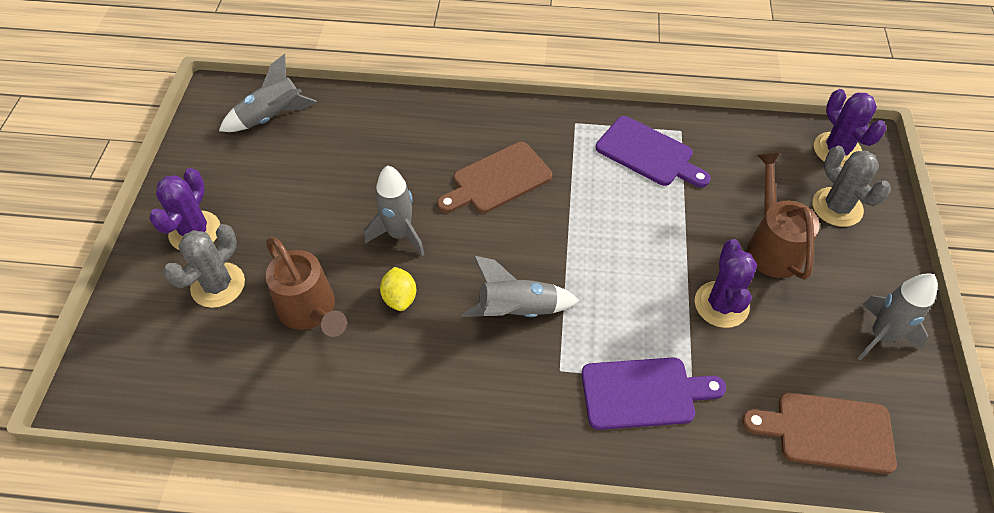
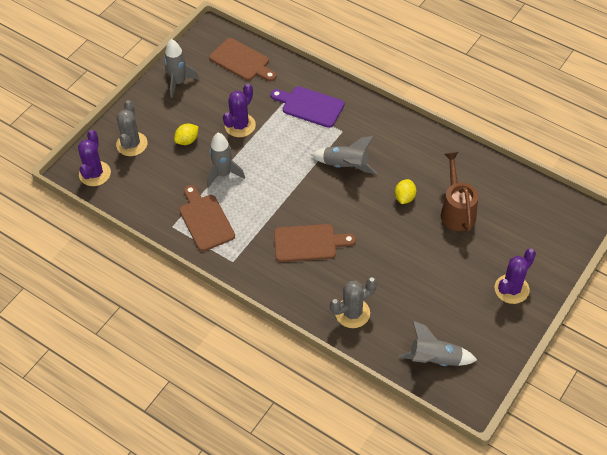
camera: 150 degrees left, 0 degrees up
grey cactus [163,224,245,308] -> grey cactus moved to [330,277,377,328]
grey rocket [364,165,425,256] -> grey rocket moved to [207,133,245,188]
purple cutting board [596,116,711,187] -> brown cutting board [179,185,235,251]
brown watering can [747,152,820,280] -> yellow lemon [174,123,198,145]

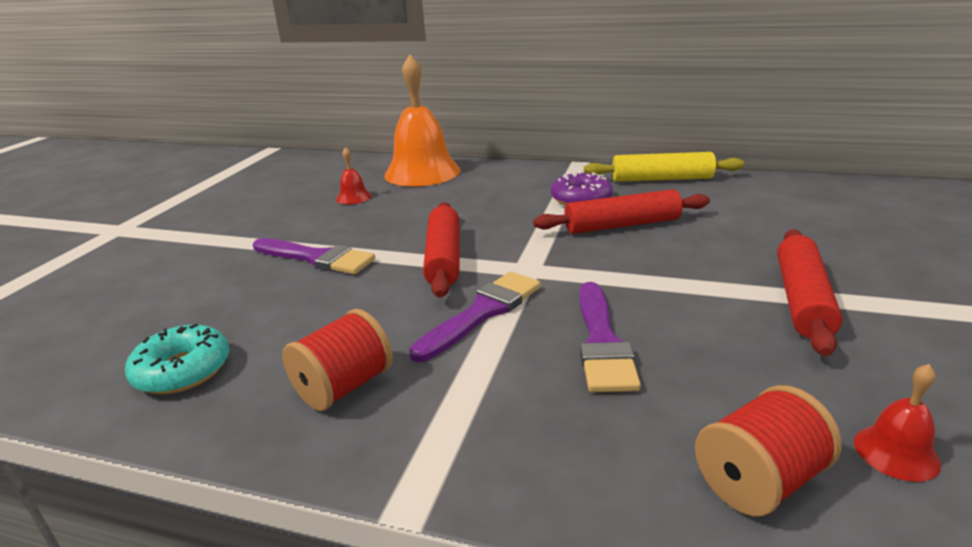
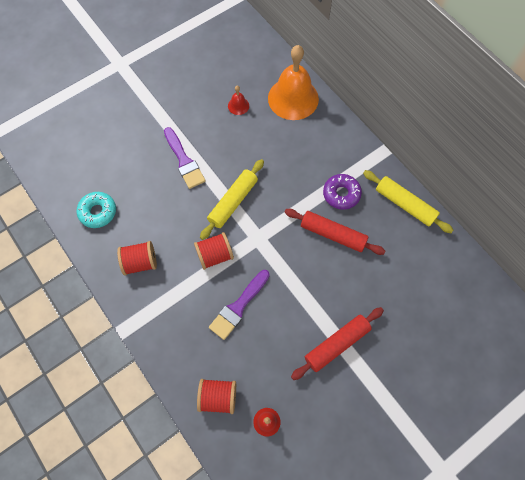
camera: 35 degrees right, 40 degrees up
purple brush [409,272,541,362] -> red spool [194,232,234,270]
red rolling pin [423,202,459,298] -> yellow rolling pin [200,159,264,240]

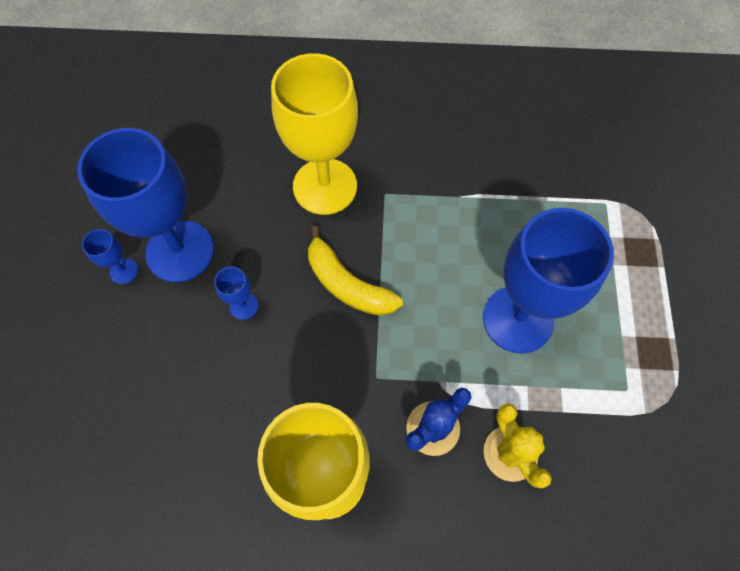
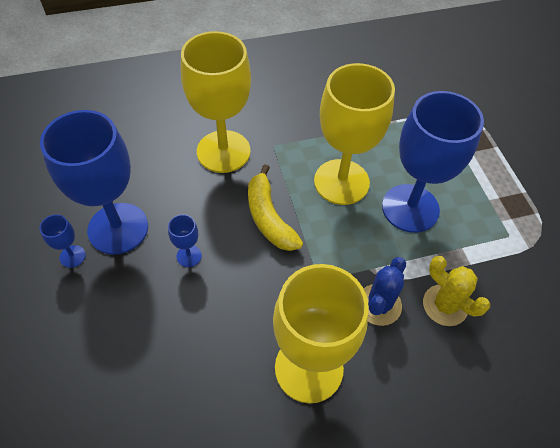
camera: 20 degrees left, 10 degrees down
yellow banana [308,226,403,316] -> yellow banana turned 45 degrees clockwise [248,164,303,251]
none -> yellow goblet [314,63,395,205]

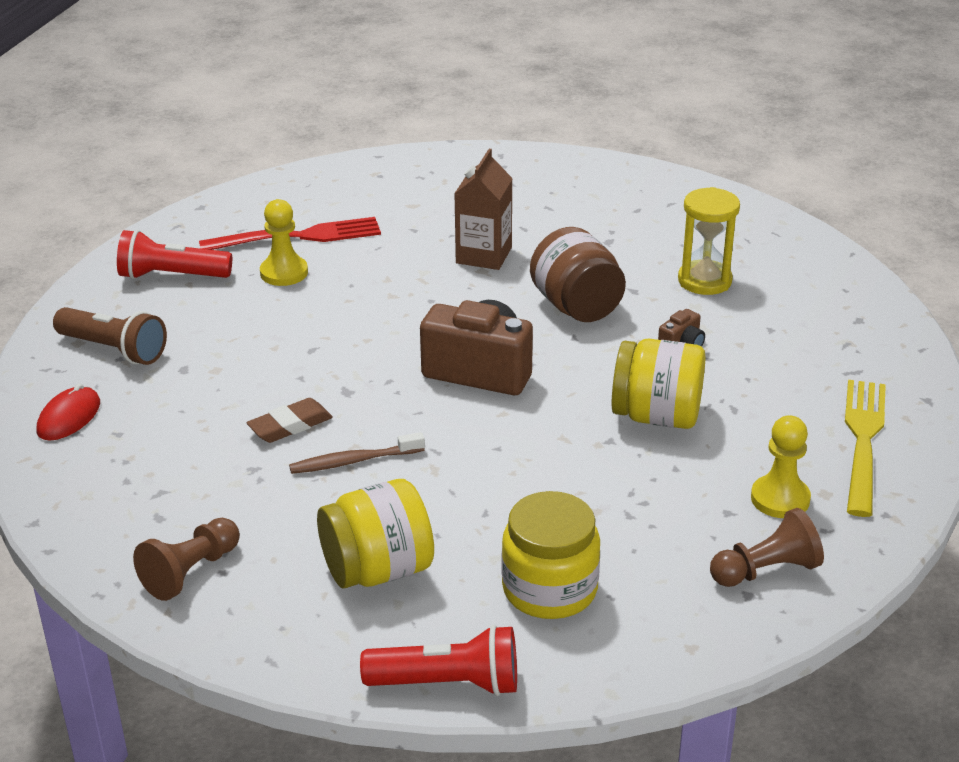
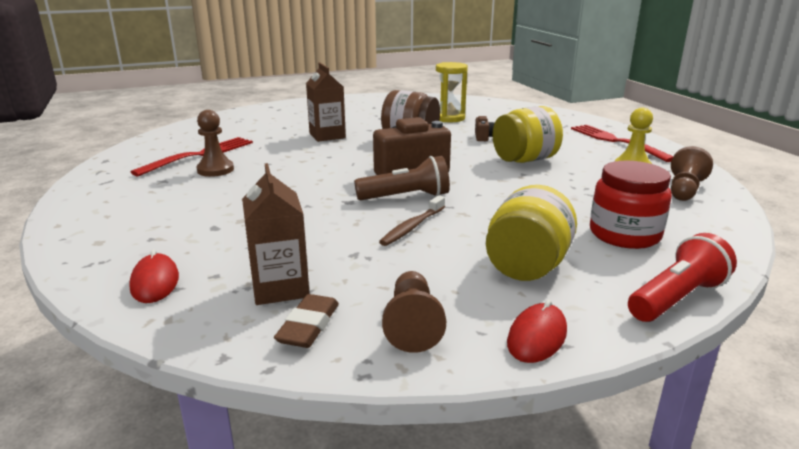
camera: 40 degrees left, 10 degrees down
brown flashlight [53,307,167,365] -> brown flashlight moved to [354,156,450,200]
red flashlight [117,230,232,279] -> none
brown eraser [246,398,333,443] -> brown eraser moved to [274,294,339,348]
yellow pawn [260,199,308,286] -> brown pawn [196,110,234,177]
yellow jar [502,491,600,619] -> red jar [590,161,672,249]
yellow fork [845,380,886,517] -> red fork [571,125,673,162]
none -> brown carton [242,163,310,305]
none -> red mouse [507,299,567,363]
· · · ·
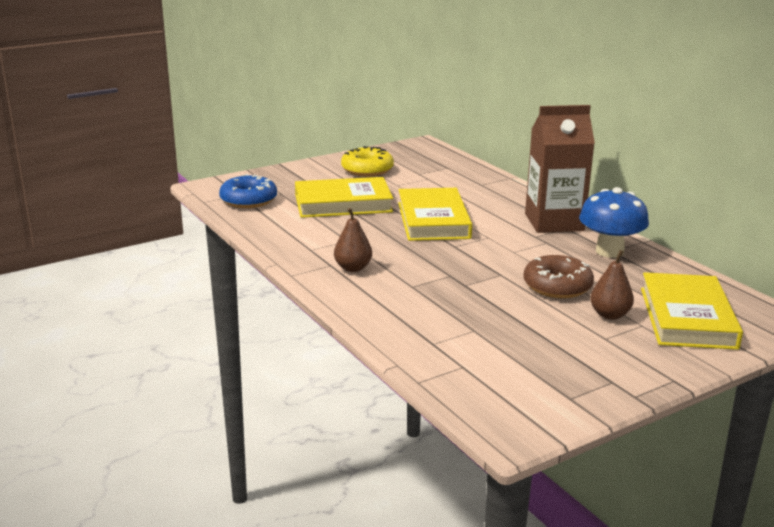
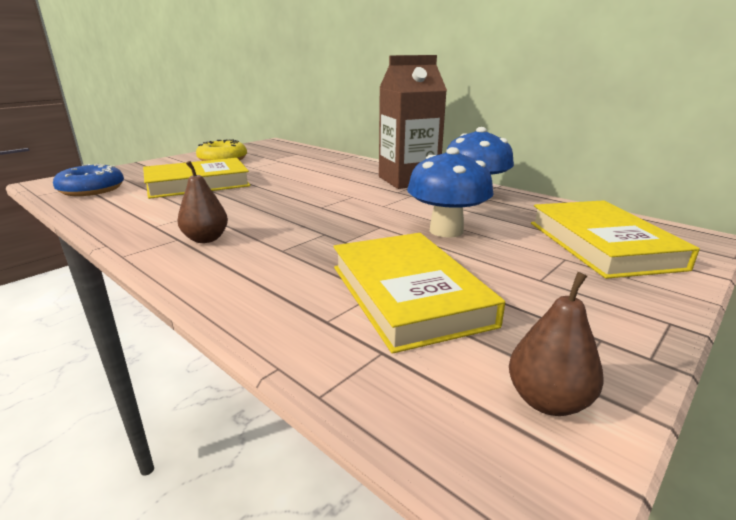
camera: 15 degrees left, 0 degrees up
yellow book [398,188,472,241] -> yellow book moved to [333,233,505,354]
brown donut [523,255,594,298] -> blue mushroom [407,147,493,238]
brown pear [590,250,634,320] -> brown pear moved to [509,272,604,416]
· · · ·
* **WORK ORDER**
Leaving out all pictures, set down exactly the lines of the material above, from the line with "camera: 150 degrees left, 0 degrees up" to the line with "none -> red mouse [507,299,567,363]" inclusive, and no others.

* **TASK RESULT**
camera: 150 degrees left, 0 degrees up
grey cactus [163,224,245,308] -> grey cactus moved to [330,277,377,328]
grey rocket [364,165,425,256] -> grey rocket moved to [207,133,245,188]
purple cutting board [596,116,711,187] -> brown cutting board [179,185,235,251]
brown watering can [747,152,820,280] -> yellow lemon [174,123,198,145]

camera: 35 degrees right, 40 degrees up
purple brush [409,272,541,362] -> red spool [194,232,234,270]
red rolling pin [423,202,459,298] -> yellow rolling pin [200,159,264,240]

camera: 20 degrees left, 10 degrees down
yellow banana [308,226,403,316] -> yellow banana turned 45 degrees clockwise [248,164,303,251]
none -> yellow goblet [314,63,395,205]

camera: 40 degrees left, 10 degrees down
brown flashlight [53,307,167,365] -> brown flashlight moved to [354,156,450,200]
red flashlight [117,230,232,279] -> none
brown eraser [246,398,333,443] -> brown eraser moved to [274,294,339,348]
yellow pawn [260,199,308,286] -> brown pawn [196,110,234,177]
yellow jar [502,491,600,619] -> red jar [590,161,672,249]
yellow fork [845,380,886,517] -> red fork [571,125,673,162]
none -> brown carton [242,163,310,305]
none -> red mouse [507,299,567,363]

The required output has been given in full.